- [AIM OF THE EXERCISE]: If pictures are present, leave them out, and copy the data word for word.

(DATA SHOWN begins)

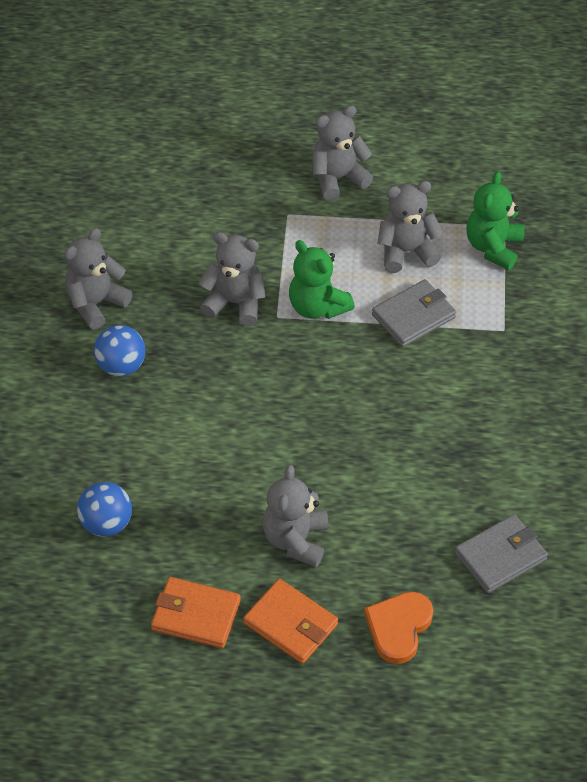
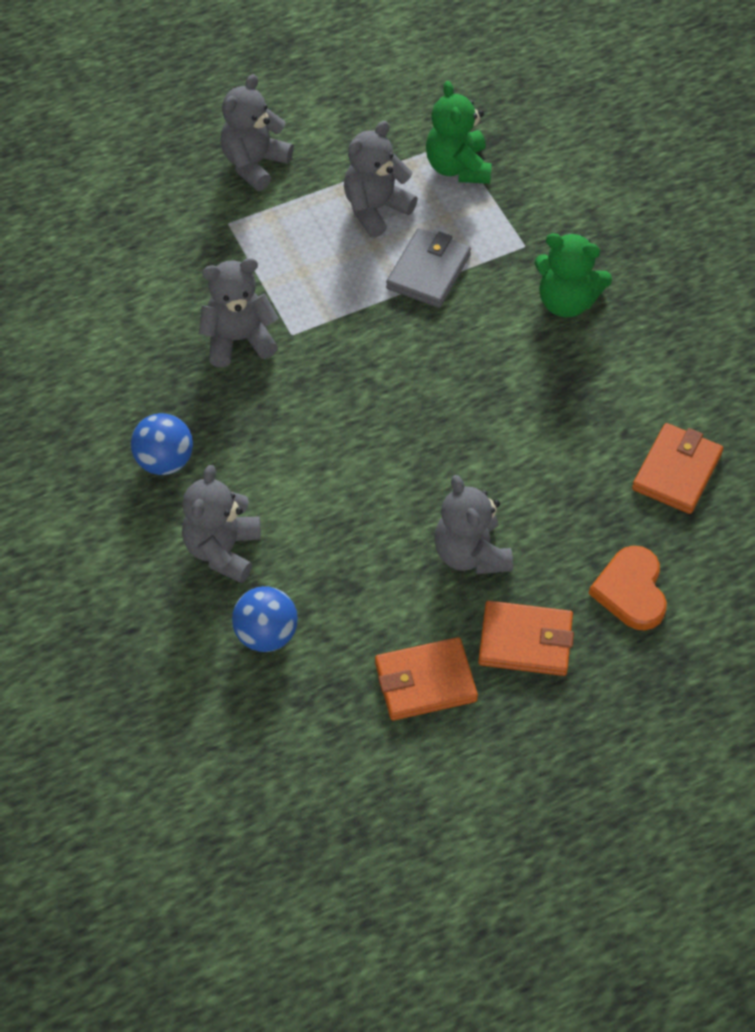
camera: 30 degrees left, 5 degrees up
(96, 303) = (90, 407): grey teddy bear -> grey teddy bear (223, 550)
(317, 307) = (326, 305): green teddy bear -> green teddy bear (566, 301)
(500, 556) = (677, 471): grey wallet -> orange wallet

(DATA SHOWN ends)

- [EXERCISE ANSWER]:
camera: 30 degrees left, 5 degrees up
(96, 303) = (90, 407): grey teddy bear -> grey teddy bear (223, 550)
(317, 307) = (326, 305): green teddy bear -> green teddy bear (566, 301)
(500, 556) = (677, 471): grey wallet -> orange wallet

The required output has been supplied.